- **PROBLEM TO WORK ON**
Please state the number of lines in the material below that contain "turquoise", with no other words.

- **RECORD EXCERPTS**
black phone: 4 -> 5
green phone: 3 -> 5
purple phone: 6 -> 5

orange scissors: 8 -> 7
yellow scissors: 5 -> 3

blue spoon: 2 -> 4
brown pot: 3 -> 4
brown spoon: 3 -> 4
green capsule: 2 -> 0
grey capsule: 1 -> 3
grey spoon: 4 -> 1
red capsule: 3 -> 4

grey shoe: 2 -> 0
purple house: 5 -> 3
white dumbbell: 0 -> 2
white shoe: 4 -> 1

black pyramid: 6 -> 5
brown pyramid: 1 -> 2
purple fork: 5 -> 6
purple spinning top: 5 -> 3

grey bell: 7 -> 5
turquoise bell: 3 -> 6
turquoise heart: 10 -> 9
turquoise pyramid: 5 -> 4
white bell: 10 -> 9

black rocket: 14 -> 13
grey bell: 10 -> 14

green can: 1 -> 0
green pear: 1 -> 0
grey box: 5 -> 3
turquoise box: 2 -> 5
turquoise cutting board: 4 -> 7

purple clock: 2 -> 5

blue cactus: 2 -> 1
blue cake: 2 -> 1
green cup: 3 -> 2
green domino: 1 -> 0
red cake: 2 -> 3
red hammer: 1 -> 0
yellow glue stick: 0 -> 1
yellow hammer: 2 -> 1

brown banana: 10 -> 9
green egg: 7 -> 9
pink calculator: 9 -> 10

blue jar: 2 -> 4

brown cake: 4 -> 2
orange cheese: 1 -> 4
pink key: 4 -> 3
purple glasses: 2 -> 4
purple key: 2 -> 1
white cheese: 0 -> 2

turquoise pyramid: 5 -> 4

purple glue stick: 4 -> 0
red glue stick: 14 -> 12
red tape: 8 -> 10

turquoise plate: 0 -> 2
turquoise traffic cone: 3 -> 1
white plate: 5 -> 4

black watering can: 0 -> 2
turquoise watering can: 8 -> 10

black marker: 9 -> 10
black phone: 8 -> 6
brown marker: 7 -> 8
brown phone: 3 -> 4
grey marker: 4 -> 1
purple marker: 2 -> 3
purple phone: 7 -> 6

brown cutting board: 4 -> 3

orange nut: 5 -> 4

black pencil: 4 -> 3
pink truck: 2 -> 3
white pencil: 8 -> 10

- **EXPECTED ANSWER**
9